---------- STUDY MATERIAL ----------

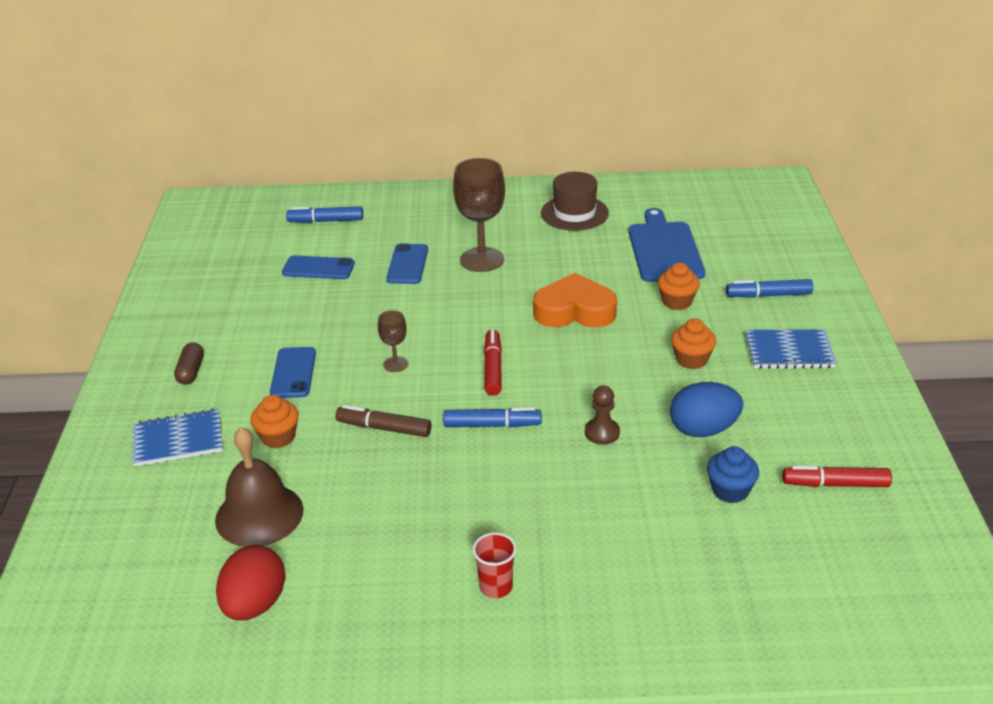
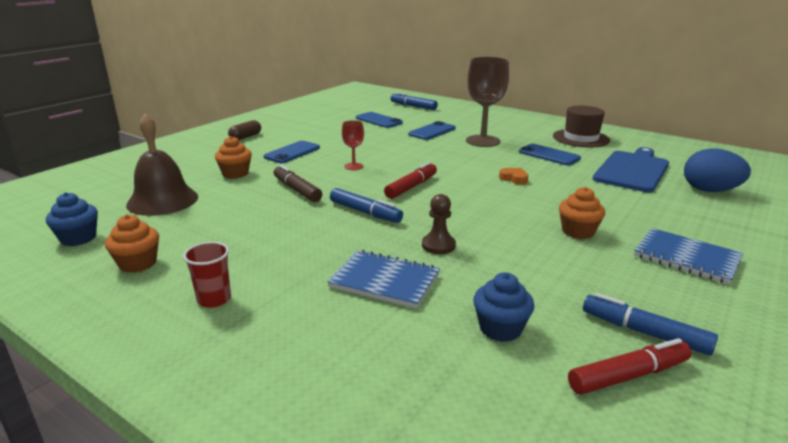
camera: 35 degrees right, 10 degrees down
(178, 440) = (189, 158): blue notebook -> blue notebook (384, 281)
(255, 604) = (78, 238): red egg -> blue cupcake
(395, 364) = (353, 166): brown goblet -> red goblet
(571, 257) = (549, 155): none -> blue phone
(574, 311) = (514, 179): orange heart -> orange heart, size x0.42
(677, 302) = (607, 197): orange cupcake -> orange cupcake (138, 263)
(703, 430) = (530, 277): blue egg -> blue egg (709, 190)
(768, 295) = (704, 218): blue marker -> blue marker (644, 332)
(835, 484) = (628, 376): red marker -> red marker turned 120 degrees clockwise

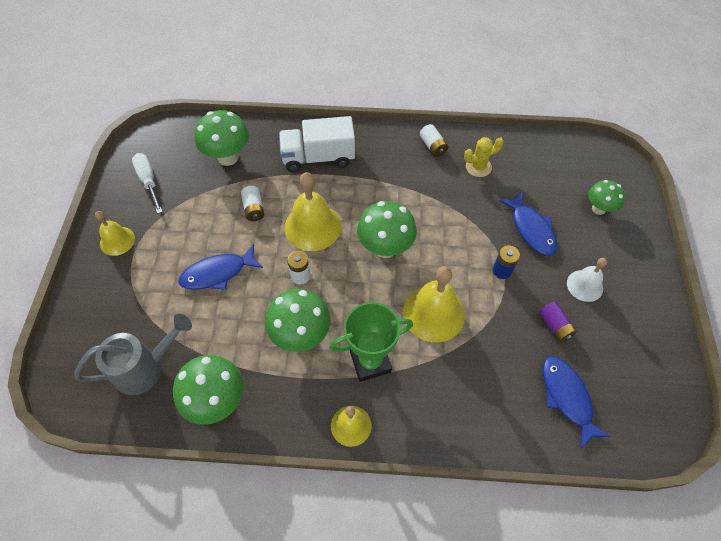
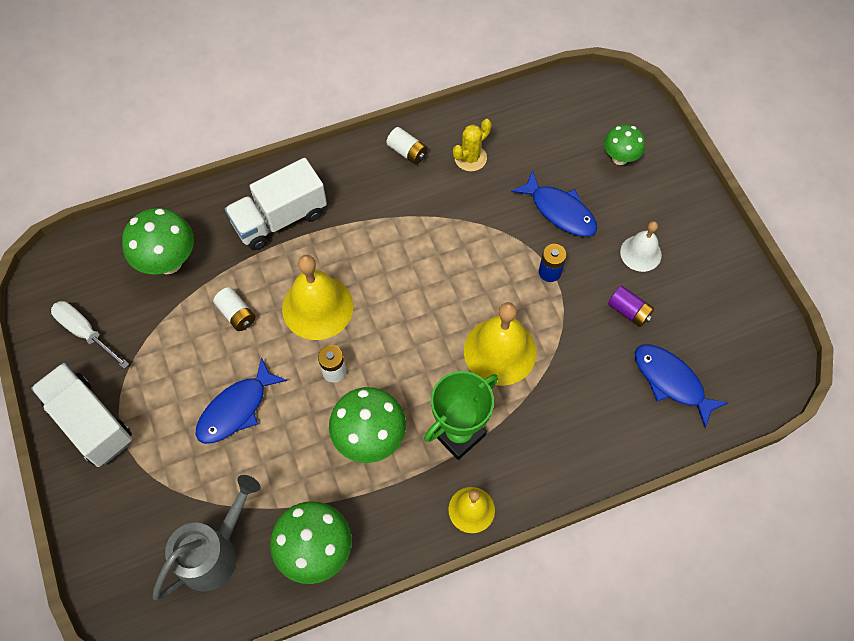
camera: 25 degrees left, 5 degrees up
(117, 241) = (90, 422): yellow bell -> white truck
(385, 248) = (412, 298): green mushroom -> none

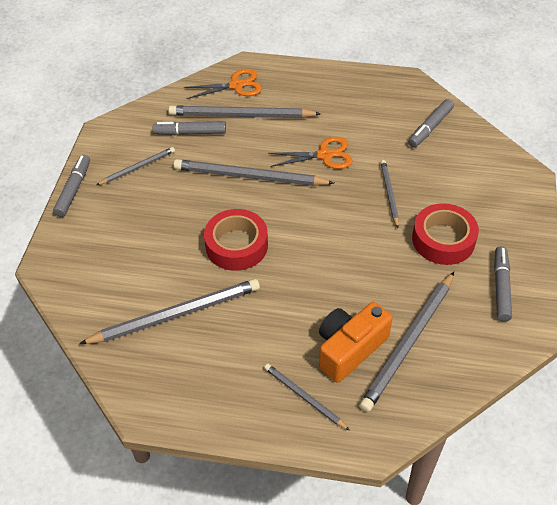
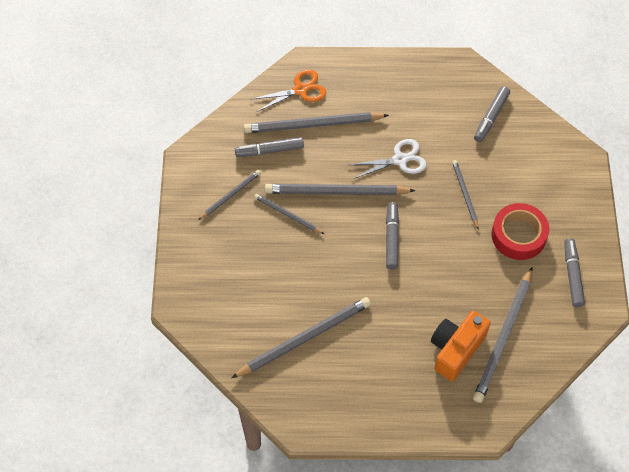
camera: 10 degrees left, 10 degrees up
(73, 190) = (178, 227): grey marker -> grey marker (391, 238)
(236, 245) = (340, 265): red tape -> none
(304, 397) = (427, 397): grey pencil -> grey pencil (287, 215)
(325, 155) = (400, 160): orange scissors -> white scissors

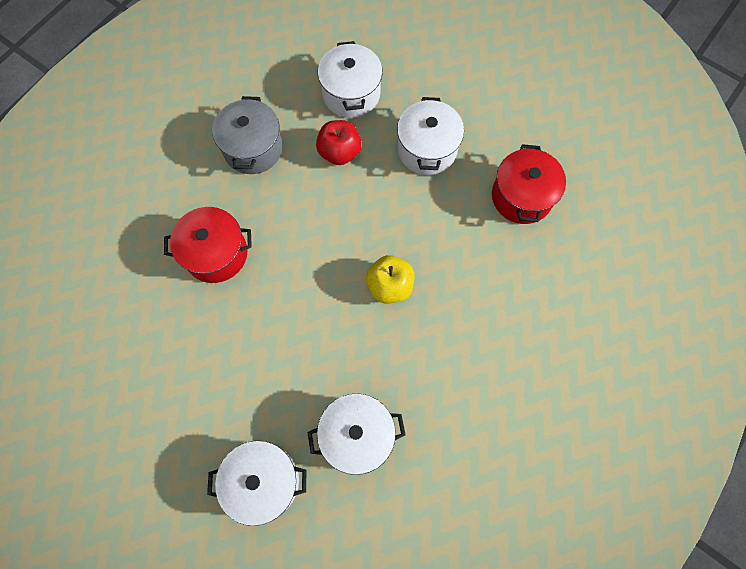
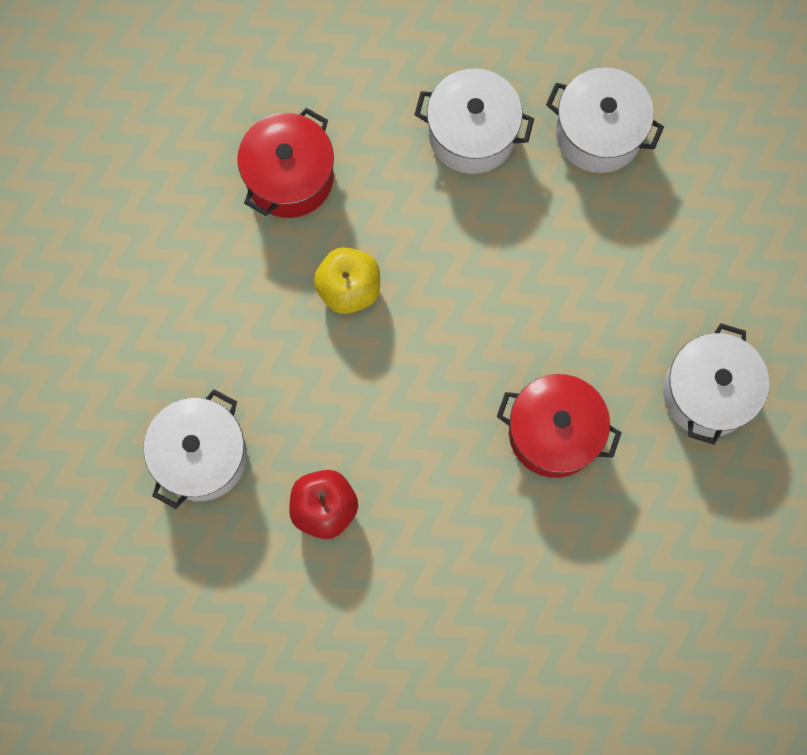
camera: 155 degrees left, 5 degrees up
(253, 148) = (443, 570): grey pot -> none
(351, 94) = (263, 597): white pot -> white pot (707, 393)
(521, 197) = (114, 328): red pot -> red pot (289, 177)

----------

**HOW TO COMPLETE THIS TASK:** Leave the pictures out, and copy exactly each line from the one containing "(236, 245) = (340, 265): red tape -> none" through the final line of the data.

**REPLY:**
(236, 245) = (340, 265): red tape -> none
(304, 397) = (427, 397): grey pencil -> grey pencil (287, 215)
(325, 155) = (400, 160): orange scissors -> white scissors

camera: 155 degrees left, 5 degrees up
(253, 148) = (443, 570): grey pot -> none
(351, 94) = (263, 597): white pot -> white pot (707, 393)
(521, 197) = (114, 328): red pot -> red pot (289, 177)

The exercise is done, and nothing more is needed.